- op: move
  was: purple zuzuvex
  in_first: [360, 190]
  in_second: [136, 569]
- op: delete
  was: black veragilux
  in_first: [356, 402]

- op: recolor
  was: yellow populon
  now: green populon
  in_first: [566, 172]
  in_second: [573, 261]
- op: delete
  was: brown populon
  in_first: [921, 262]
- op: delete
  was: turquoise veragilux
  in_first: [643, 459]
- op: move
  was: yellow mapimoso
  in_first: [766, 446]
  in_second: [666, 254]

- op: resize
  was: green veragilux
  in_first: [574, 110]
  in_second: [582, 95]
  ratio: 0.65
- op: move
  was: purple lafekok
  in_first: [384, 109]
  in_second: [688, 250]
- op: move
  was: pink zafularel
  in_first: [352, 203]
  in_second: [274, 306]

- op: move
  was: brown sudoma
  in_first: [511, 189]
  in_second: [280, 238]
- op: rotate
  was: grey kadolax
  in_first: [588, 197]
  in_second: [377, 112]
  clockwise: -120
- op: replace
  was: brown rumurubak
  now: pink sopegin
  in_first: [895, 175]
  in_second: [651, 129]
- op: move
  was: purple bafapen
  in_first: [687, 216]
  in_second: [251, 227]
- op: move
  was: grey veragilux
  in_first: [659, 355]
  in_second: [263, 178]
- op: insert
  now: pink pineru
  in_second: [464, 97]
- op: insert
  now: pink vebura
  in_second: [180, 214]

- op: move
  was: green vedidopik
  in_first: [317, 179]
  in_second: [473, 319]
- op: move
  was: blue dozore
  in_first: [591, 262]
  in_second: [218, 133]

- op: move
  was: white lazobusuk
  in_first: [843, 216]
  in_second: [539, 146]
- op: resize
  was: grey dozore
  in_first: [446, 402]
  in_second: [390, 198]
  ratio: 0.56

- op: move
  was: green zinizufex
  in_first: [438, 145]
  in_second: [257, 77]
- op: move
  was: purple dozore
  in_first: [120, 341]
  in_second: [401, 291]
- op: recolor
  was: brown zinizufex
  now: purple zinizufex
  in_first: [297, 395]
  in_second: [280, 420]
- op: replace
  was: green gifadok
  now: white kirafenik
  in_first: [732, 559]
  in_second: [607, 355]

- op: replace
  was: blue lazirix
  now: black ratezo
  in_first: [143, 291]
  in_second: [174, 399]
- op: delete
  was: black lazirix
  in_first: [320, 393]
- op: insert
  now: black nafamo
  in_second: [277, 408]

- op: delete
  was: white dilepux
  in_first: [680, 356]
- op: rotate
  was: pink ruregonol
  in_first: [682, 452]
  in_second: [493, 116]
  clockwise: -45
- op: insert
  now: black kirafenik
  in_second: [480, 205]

**Task prompt:** Each entry above must be repeated exactly, with nothing dropped.

**Exercise result:**
- op: move
  was: purple zuzuvex
  in_first: [360, 190]
  in_second: [136, 569]
- op: delete
  was: black veragilux
  in_first: [356, 402]

- op: recolor
  was: yellow populon
  now: green populon
  in_first: [566, 172]
  in_second: [573, 261]
- op: delete
  was: brown populon
  in_first: [921, 262]
- op: delete
  was: turquoise veragilux
  in_first: [643, 459]
- op: move
  was: yellow mapimoso
  in_first: [766, 446]
  in_second: [666, 254]

- op: resize
  was: green veragilux
  in_first: [574, 110]
  in_second: [582, 95]
  ratio: 0.65
- op: move
  was: purple lafekok
  in_first: [384, 109]
  in_second: [688, 250]
- op: move
  was: pink zafularel
  in_first: [352, 203]
  in_second: [274, 306]

- op: move
  was: brown sudoma
  in_first: [511, 189]
  in_second: [280, 238]
- op: rotate
  was: grey kadolax
  in_first: [588, 197]
  in_second: [377, 112]
  clockwise: -120
- op: replace
  was: brown rumurubak
  now: pink sopegin
  in_first: [895, 175]
  in_second: [651, 129]
- op: move
  was: purple bafapen
  in_first: [687, 216]
  in_second: [251, 227]
- op: move
  was: grey veragilux
  in_first: [659, 355]
  in_second: [263, 178]
- op: insert
  now: pink pineru
  in_second: [464, 97]
- op: insert
  now: pink vebura
  in_second: [180, 214]

- op: move
  was: green vedidopik
  in_first: [317, 179]
  in_second: [473, 319]
- op: move
  was: blue dozore
  in_first: [591, 262]
  in_second: [218, 133]

- op: move
  was: white lazobusuk
  in_first: [843, 216]
  in_second: [539, 146]
- op: resize
  was: grey dozore
  in_first: [446, 402]
  in_second: [390, 198]
  ratio: 0.56

- op: move
  was: green zinizufex
  in_first: [438, 145]
  in_second: [257, 77]
- op: move
  was: purple dozore
  in_first: [120, 341]
  in_second: [401, 291]
- op: recolor
  was: brown zinizufex
  now: purple zinizufex
  in_first: [297, 395]
  in_second: [280, 420]
- op: replace
  was: green gifadok
  now: white kirafenik
  in_first: [732, 559]
  in_second: [607, 355]

- op: replace
  was: blue lazirix
  now: black ratezo
  in_first: [143, 291]
  in_second: [174, 399]
- op: delete
  was: black lazirix
  in_first: [320, 393]
- op: insert
  now: black nafamo
  in_second: [277, 408]

- op: delete
  was: white dilepux
  in_first: [680, 356]
- op: rotate
  was: pink ruregonol
  in_first: [682, 452]
  in_second: [493, 116]
  clockwise: -45
- op: insert
  now: black kirafenik
  in_second: [480, 205]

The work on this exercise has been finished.